*** Opening of Task input ***
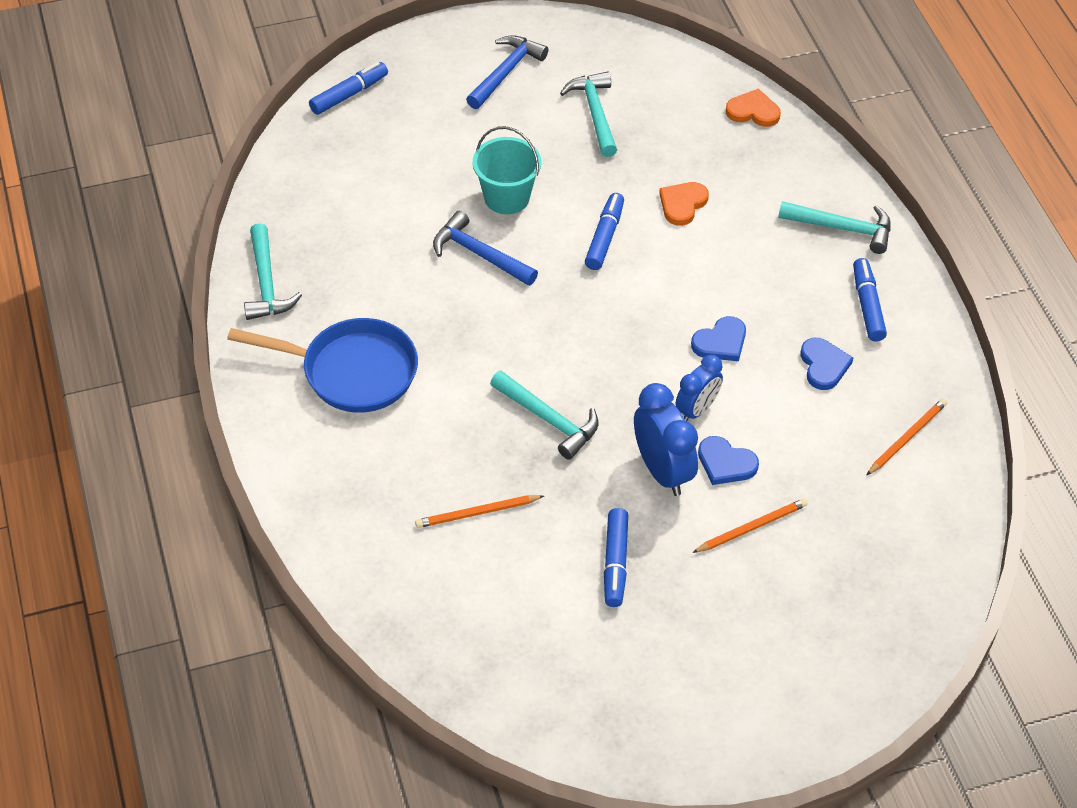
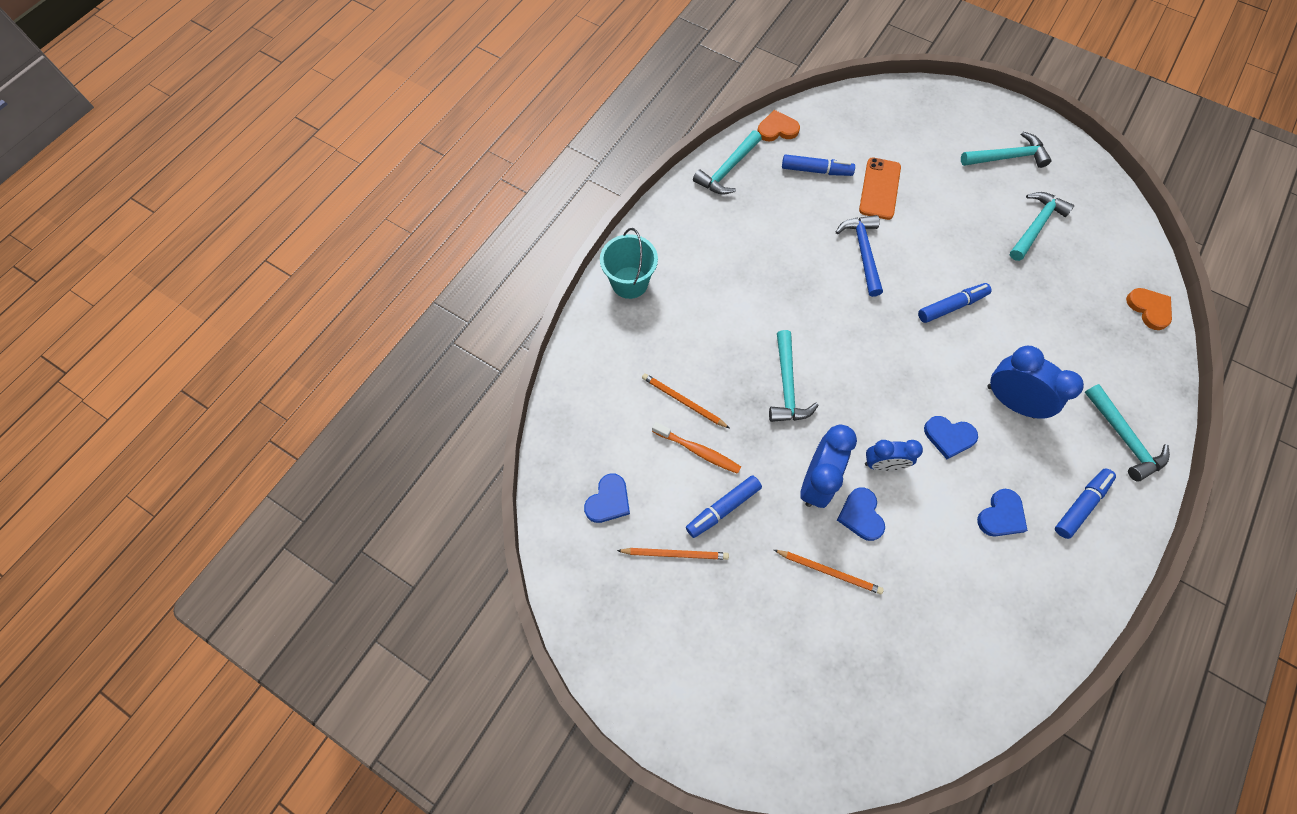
camera: 50 degrees right, 15 degrees up
(349, 94) = (897, 100): blue marker -> blue marker (816, 170)
(351, 371) = (713, 258): blue pan -> none
(428, 187) = (879, 189): none -> orange phone
(506, 72) = (1007, 157): blue hammer -> turquoise hammer
(506, 197) = (919, 232): turquoise bucket -> turquoise bucket (629, 282)
(514, 650) = (608, 500): none -> blue heart
(538, 539) = (697, 450): none -> orange toothbrush
(682, 204) = (1027, 328): orange heart -> orange heart (777, 129)
(734, 273) = (1011, 401): none -> blue clock
(907, 438) = (1003, 619): orange pencil -> orange pencil (675, 554)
*** Close of Task input ***
Pictures are not part of the copy; transcribe the rest of the data verbatim.

**Exercise solution**
camera: 50 degrees right, 15 degrees up
(349, 94) = (897, 100): blue marker -> blue marker (816, 170)
(351, 371) = (713, 258): blue pan -> none
(428, 187) = (879, 189): none -> orange phone
(506, 72) = (1007, 157): blue hammer -> turquoise hammer
(506, 197) = (919, 232): turquoise bucket -> turquoise bucket (629, 282)
(514, 650) = (608, 500): none -> blue heart
(538, 539) = (697, 450): none -> orange toothbrush
(682, 204) = (1027, 328): orange heart -> orange heart (777, 129)
(734, 273) = (1011, 401): none -> blue clock
(907, 438) = (1003, 619): orange pencil -> orange pencil (675, 554)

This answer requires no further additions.